Every entry below should be reproduced exactly; no picture is to be included.

================================

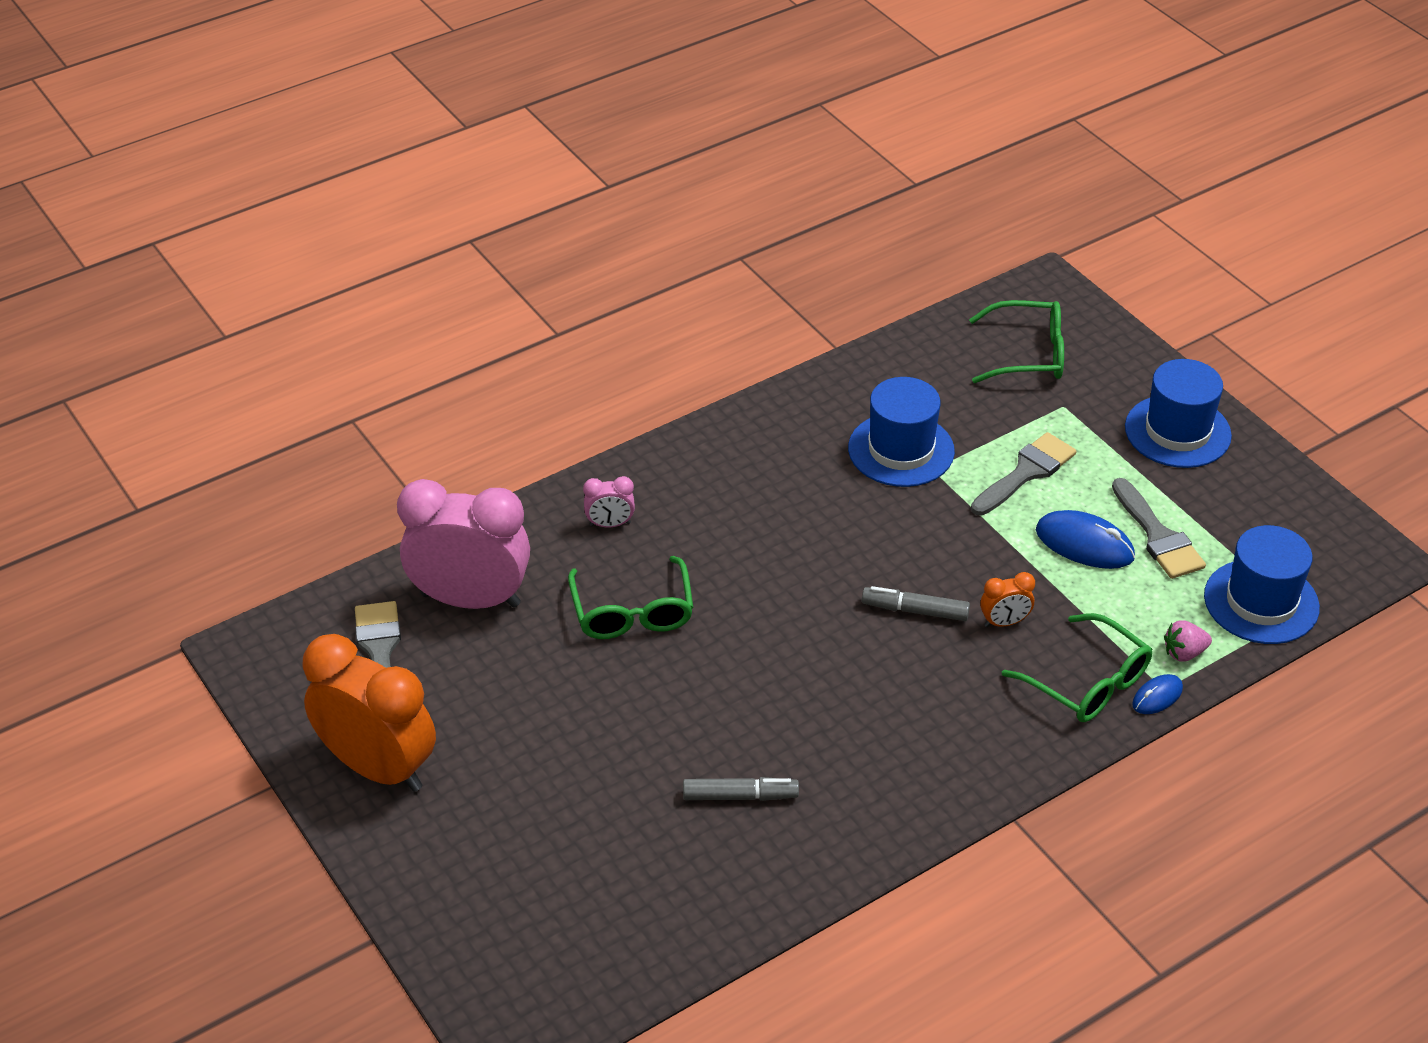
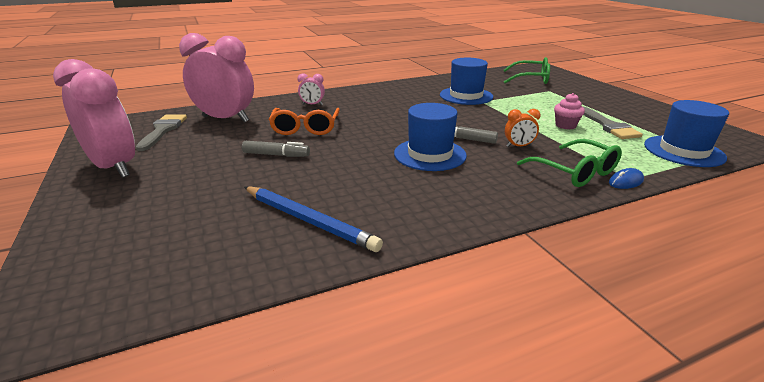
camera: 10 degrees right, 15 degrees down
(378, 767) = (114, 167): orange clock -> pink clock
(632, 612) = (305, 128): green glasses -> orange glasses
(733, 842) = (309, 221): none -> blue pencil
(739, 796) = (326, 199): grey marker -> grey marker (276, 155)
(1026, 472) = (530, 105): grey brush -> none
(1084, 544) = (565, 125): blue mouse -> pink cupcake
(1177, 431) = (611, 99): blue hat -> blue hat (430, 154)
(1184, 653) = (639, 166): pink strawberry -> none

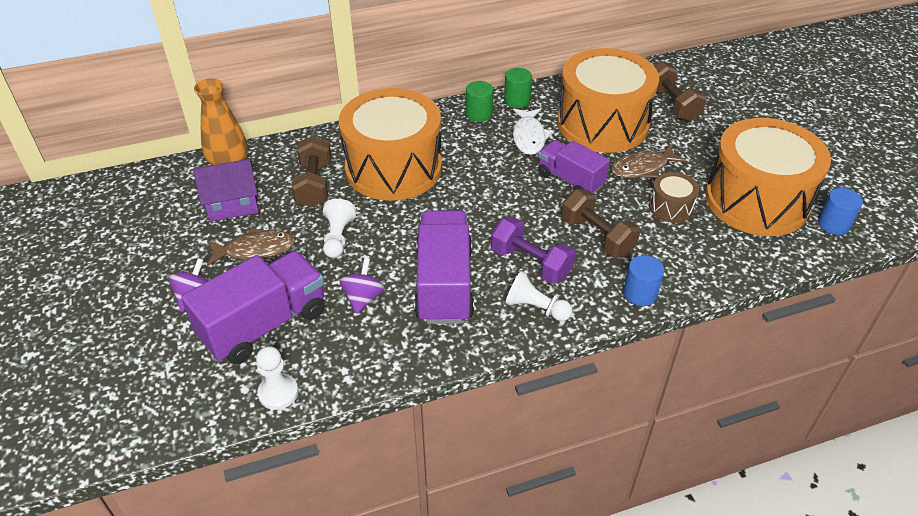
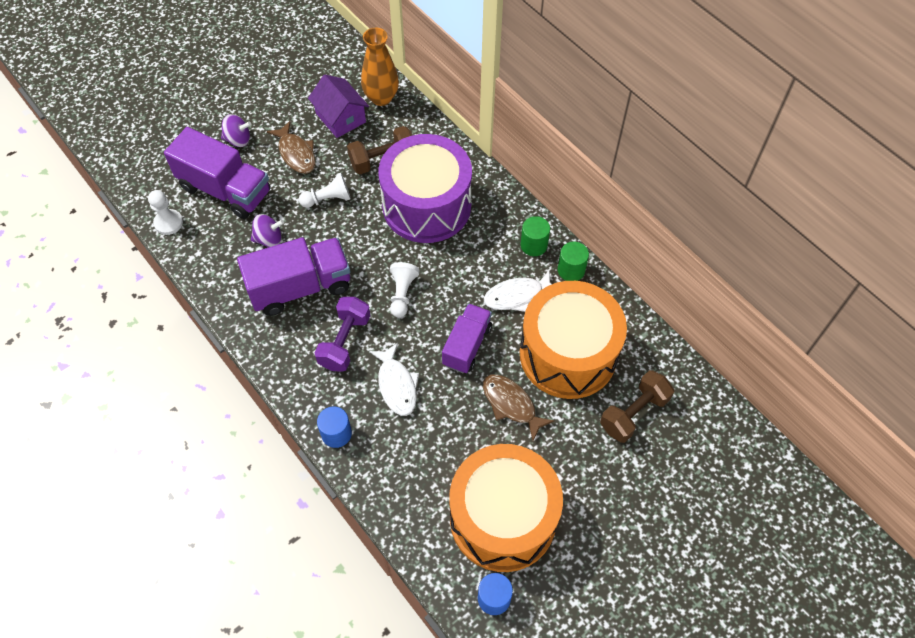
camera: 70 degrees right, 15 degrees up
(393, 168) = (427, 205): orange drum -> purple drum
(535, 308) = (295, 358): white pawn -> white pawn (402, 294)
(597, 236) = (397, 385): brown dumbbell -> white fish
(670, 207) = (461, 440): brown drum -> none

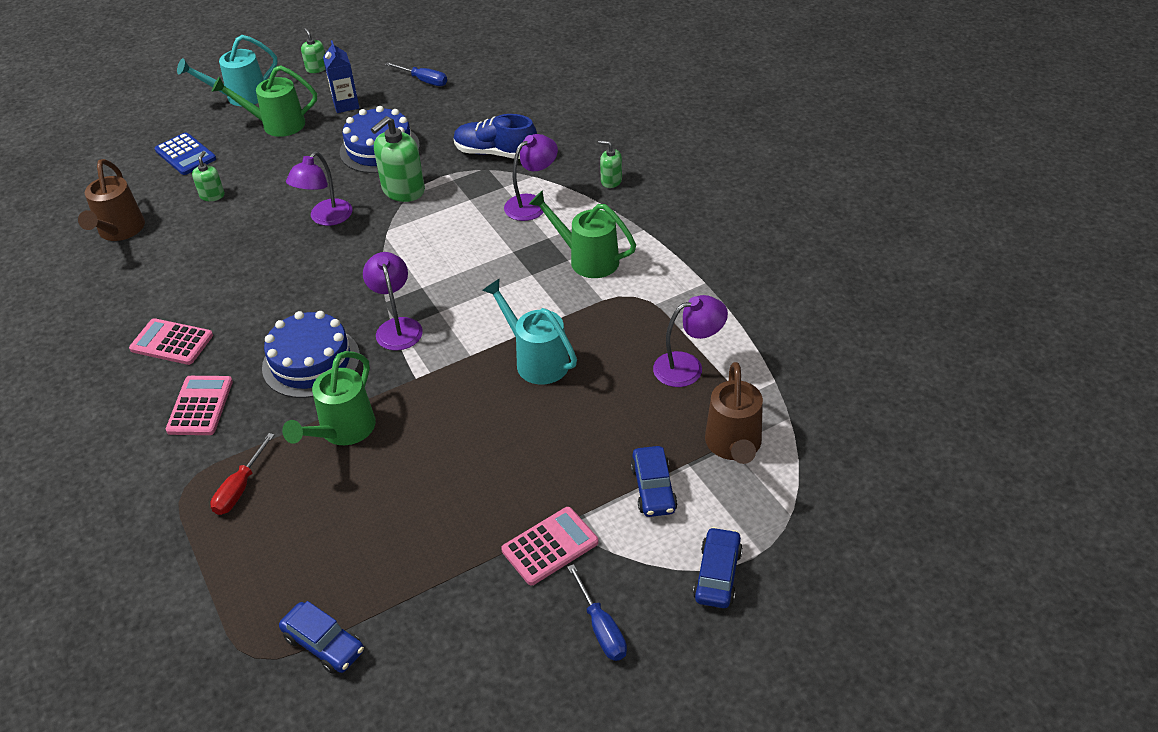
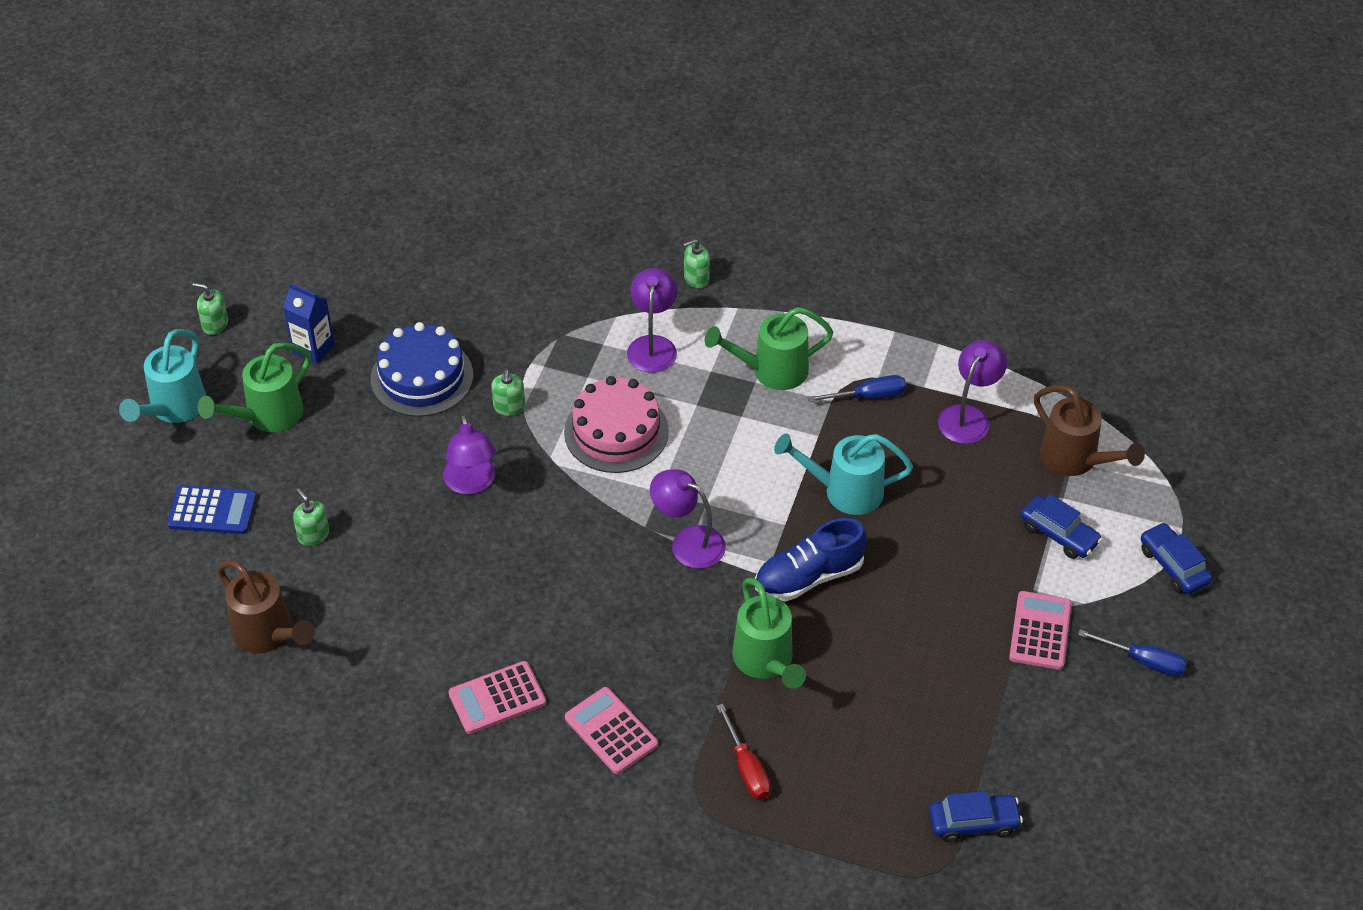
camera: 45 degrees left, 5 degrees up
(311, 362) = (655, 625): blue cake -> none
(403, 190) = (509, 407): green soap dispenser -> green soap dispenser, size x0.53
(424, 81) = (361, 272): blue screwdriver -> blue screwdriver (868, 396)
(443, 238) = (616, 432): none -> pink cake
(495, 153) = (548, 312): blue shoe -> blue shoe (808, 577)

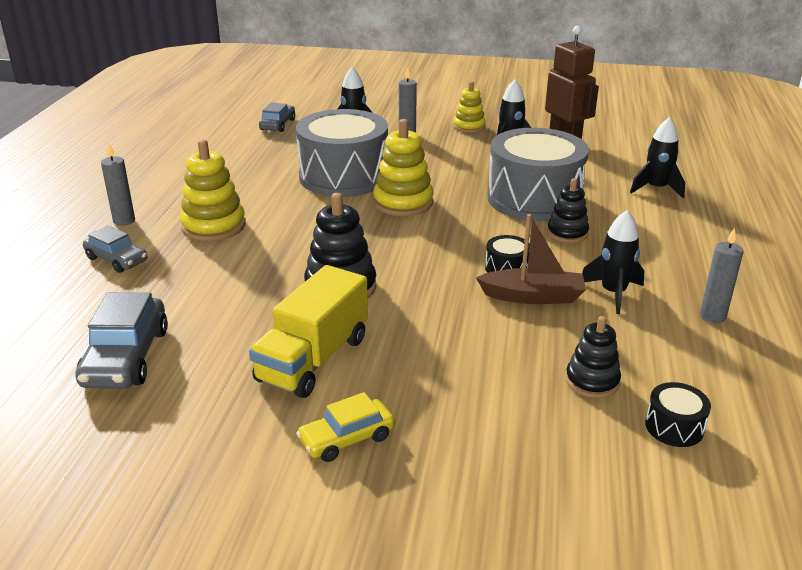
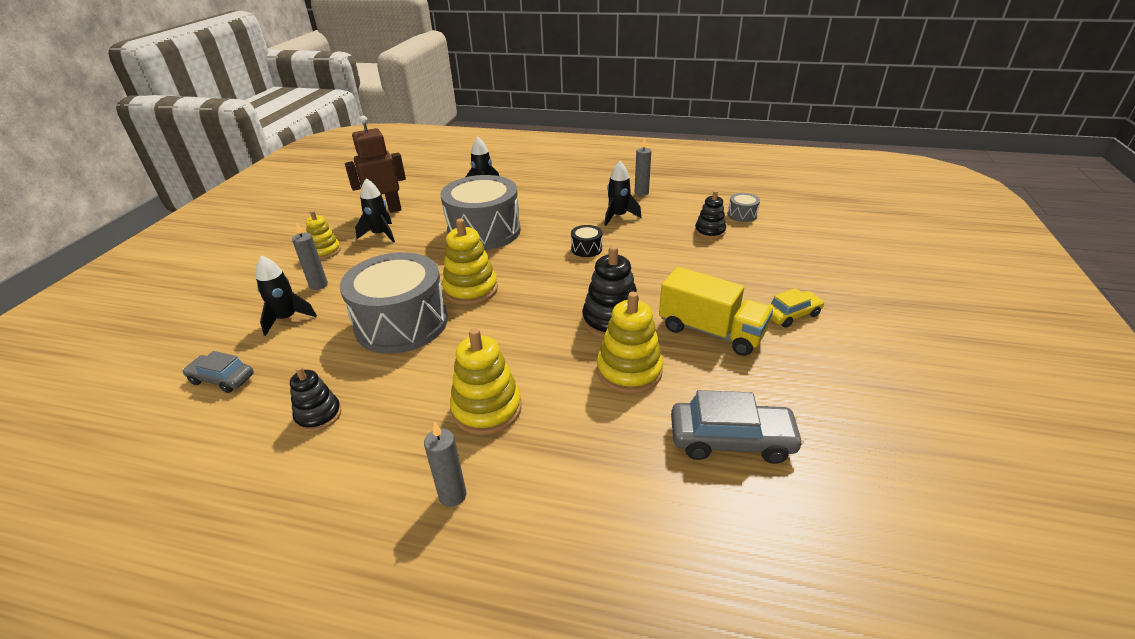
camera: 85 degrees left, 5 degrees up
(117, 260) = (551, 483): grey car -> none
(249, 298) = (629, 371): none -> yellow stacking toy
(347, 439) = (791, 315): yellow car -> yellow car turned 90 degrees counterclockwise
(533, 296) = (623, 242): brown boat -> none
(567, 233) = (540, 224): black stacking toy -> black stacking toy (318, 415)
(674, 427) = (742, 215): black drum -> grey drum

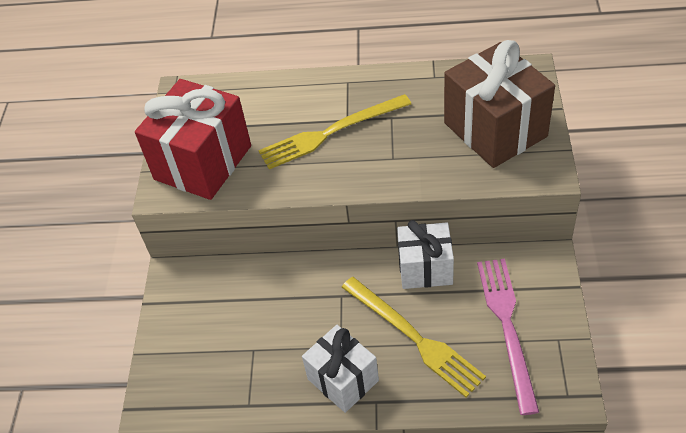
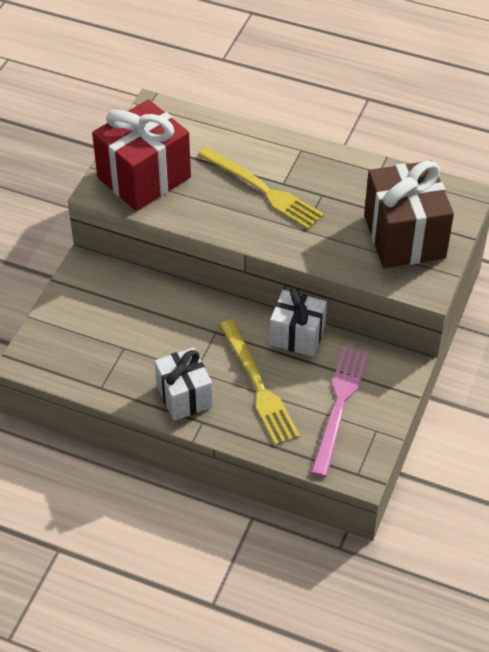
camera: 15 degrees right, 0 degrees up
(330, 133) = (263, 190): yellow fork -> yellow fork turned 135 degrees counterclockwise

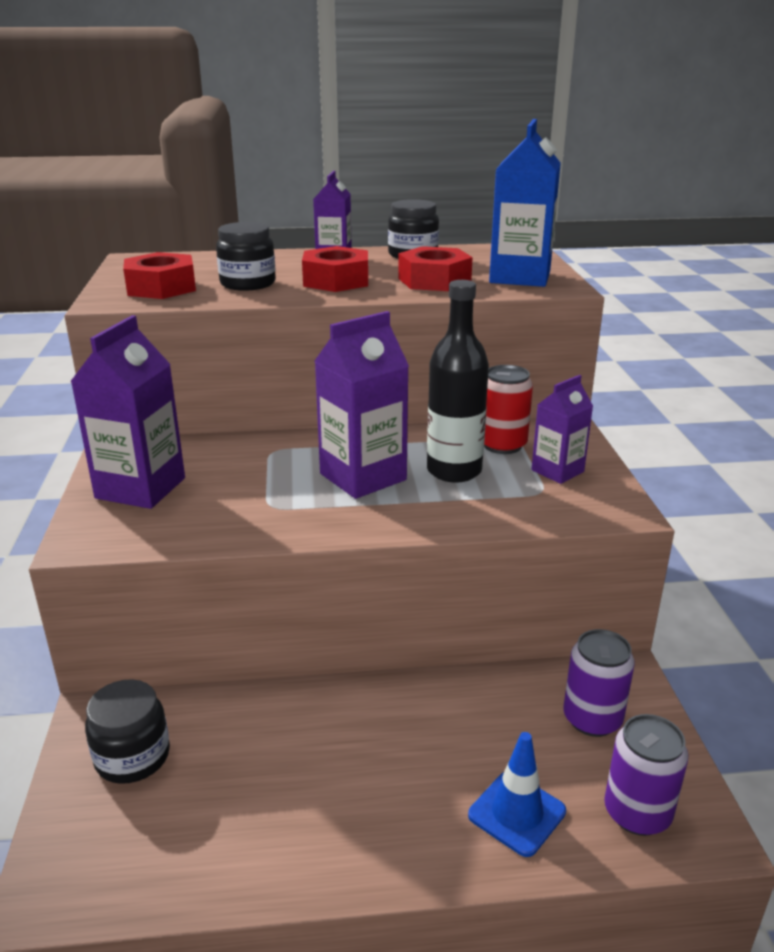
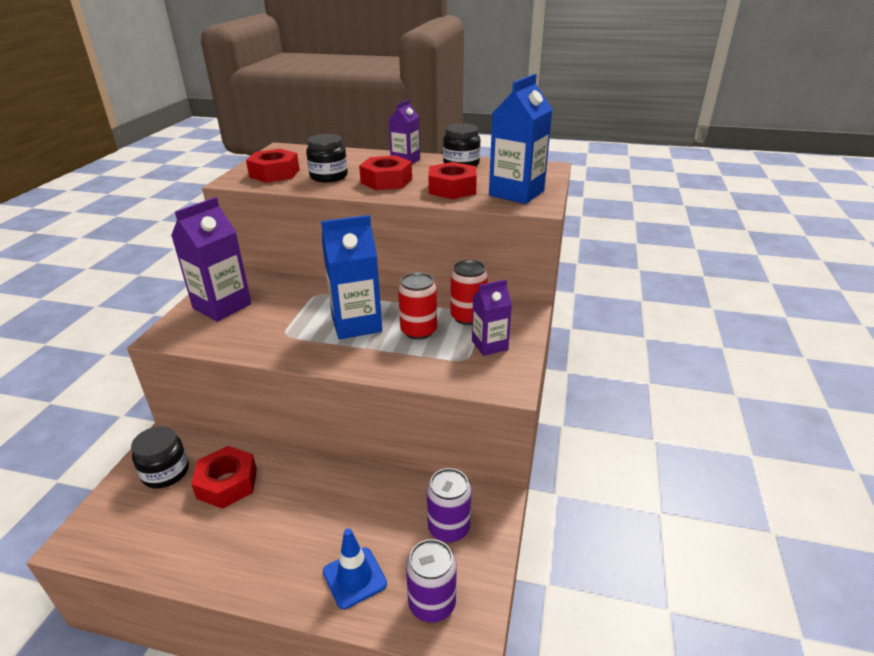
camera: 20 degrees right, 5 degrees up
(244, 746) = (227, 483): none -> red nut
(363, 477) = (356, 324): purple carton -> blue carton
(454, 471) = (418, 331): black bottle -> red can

================================

- EXPECTED OUTPUT
camera: 10 degrees right, 15 degrees down
(378, 767) = (114, 167): orange clock -> pink clock
(632, 612) = (305, 128): green glasses -> orange glasses
(733, 842) = (309, 221): none -> blue pencil
(739, 796) = (326, 199): grey marker -> grey marker (276, 155)
(1026, 472) = (530, 105): grey brush -> none
(1084, 544) = (565, 125): blue mouse -> pink cupcake
(1177, 431) = (611, 99): blue hat -> blue hat (430, 154)
(1184, 653) = (639, 166): pink strawberry -> none

camera: 70 degrees right, 15 degrees up
(393, 168) = (427, 205): orange drum -> purple drum
(535, 308) = (295, 358): white pawn -> white pawn (402, 294)
(597, 236) = (397, 385): brown dumbbell -> white fish
(670, 207) = (461, 440): brown drum -> none

camera: 45 degrees left, 5 degrees up
(311, 362) = (655, 625): blue cake -> none
(403, 190) = (509, 407): green soap dispenser -> green soap dispenser, size x0.53
(424, 81) = (361, 272): blue screwdriver -> blue screwdriver (868, 396)
(443, 238) = (616, 432): none -> pink cake
(495, 153) = (548, 312): blue shoe -> blue shoe (808, 577)

camera: 85 degrees left, 5 degrees up
(117, 260) = (551, 483): grey car -> none
(249, 298) = (629, 371): none -> yellow stacking toy
(347, 439) = (791, 315): yellow car -> yellow car turned 90 degrees counterclockwise
(533, 296) = (623, 242): brown boat -> none
(567, 233) = (540, 224): black stacking toy -> black stacking toy (318, 415)
(674, 427) = (742, 215): black drum -> grey drum

camera: 15 degrees right, 0 degrees up
(330, 133) = (263, 190): yellow fork -> yellow fork turned 135 degrees counterclockwise

camera: 20 degrees right, 5 degrees up
(244, 746) = (227, 483): none -> red nut
(363, 477) = (356, 324): purple carton -> blue carton
(454, 471) = (418, 331): black bottle -> red can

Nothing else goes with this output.